__Your instructions__. Show all the lines in the data below that include the word "lozodak".

......

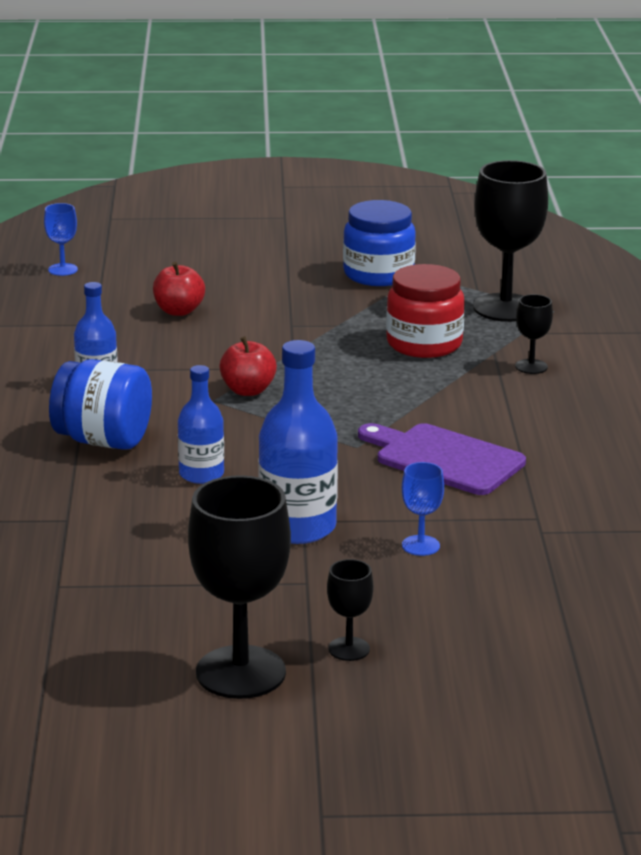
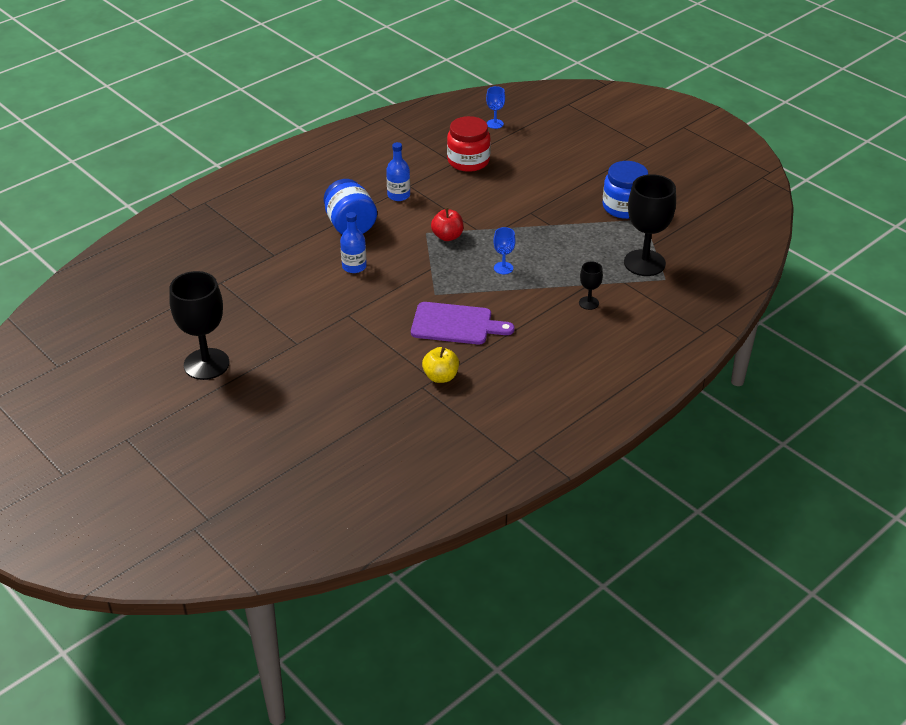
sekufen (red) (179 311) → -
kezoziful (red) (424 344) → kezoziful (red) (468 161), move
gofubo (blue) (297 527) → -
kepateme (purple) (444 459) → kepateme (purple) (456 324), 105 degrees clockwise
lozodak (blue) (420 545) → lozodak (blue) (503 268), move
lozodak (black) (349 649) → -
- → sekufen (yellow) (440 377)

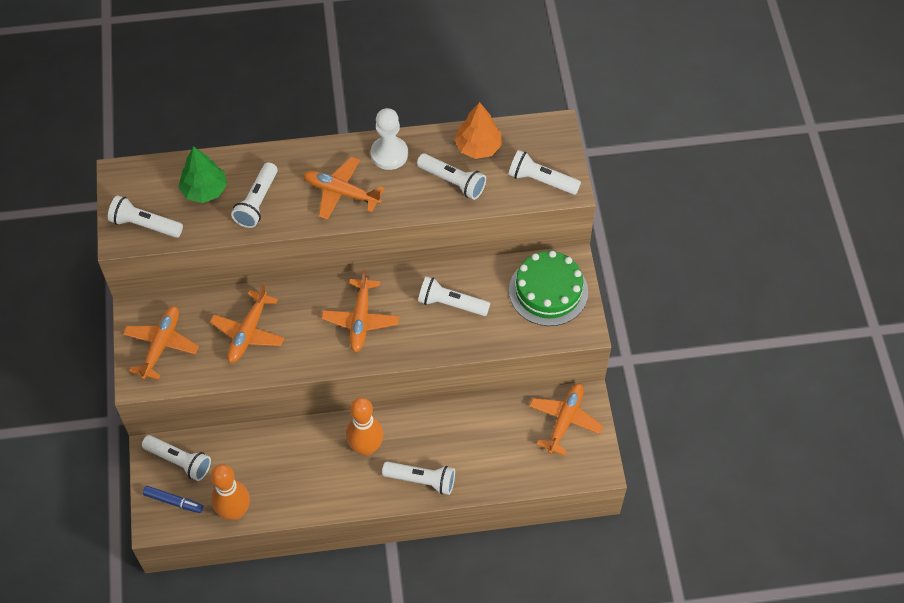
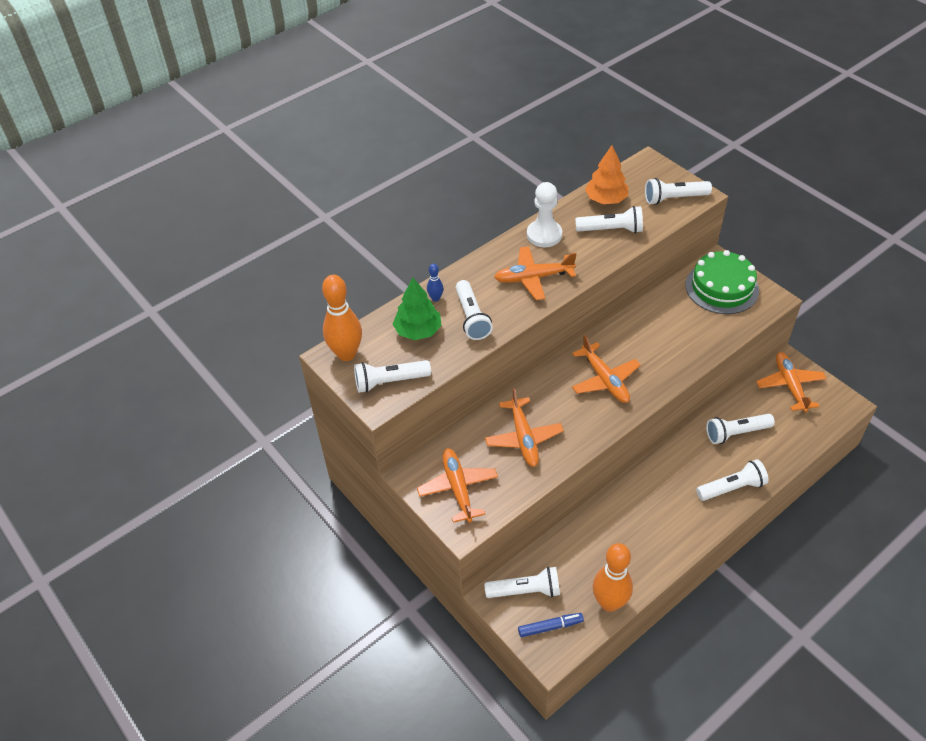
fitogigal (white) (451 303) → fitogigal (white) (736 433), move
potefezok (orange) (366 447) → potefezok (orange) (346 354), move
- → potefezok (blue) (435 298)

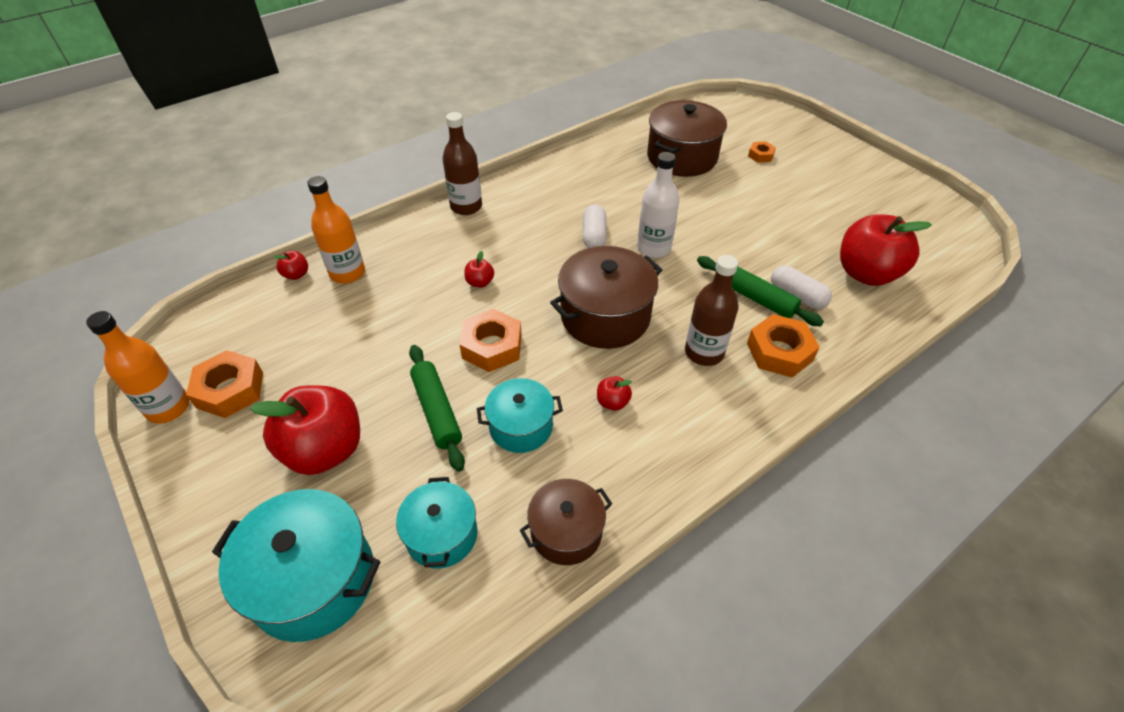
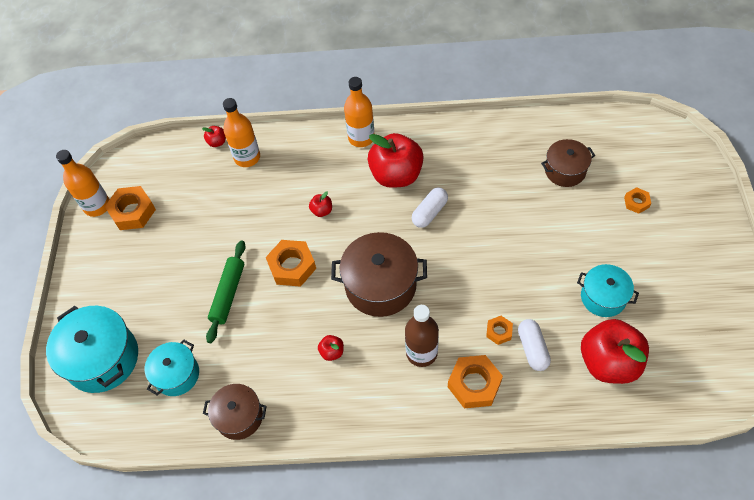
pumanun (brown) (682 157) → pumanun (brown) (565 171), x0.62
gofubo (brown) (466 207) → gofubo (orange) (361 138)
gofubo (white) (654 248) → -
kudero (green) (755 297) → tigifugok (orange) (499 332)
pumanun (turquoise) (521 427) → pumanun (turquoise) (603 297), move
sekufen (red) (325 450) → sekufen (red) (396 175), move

......

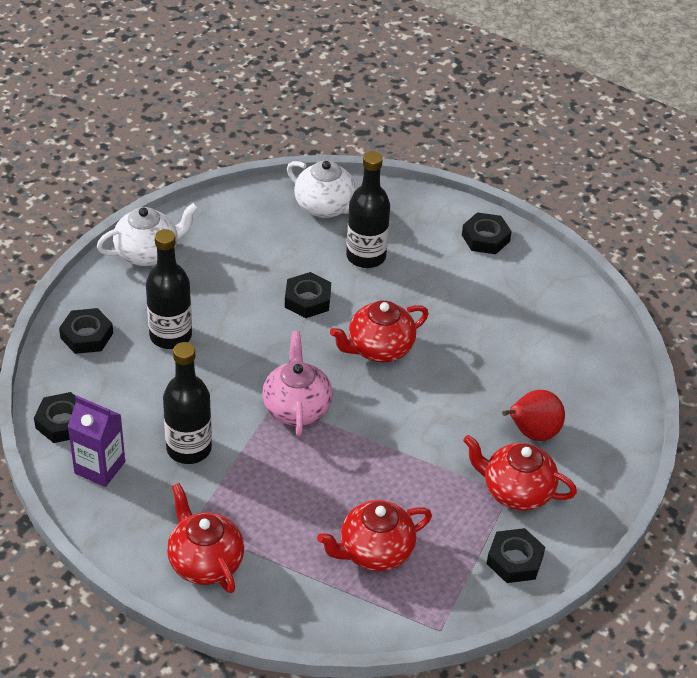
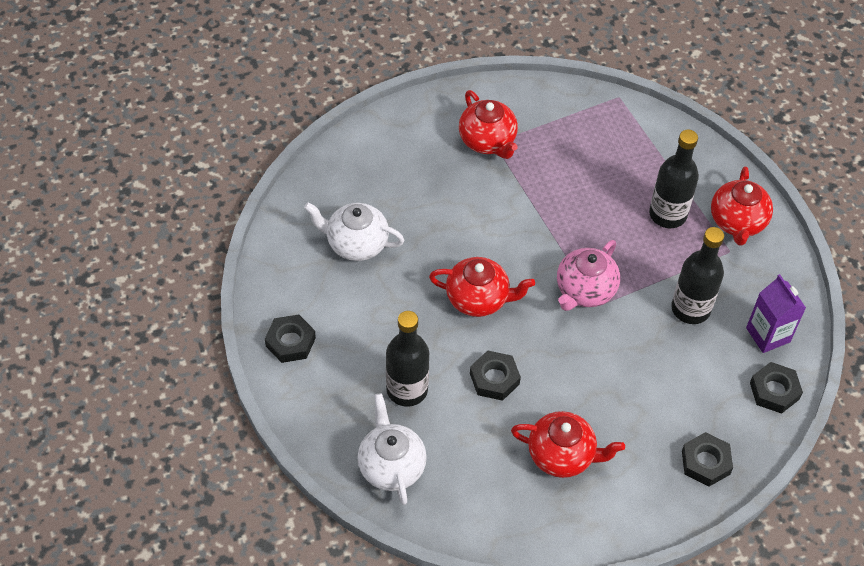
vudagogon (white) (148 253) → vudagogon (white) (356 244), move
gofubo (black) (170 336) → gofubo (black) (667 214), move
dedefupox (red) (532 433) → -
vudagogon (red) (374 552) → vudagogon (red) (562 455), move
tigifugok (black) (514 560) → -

......

__Output of the task__.
lozodak (blue) (420 545) → lozodak (blue) (503 268), move
lozodak (black) (349 649) → -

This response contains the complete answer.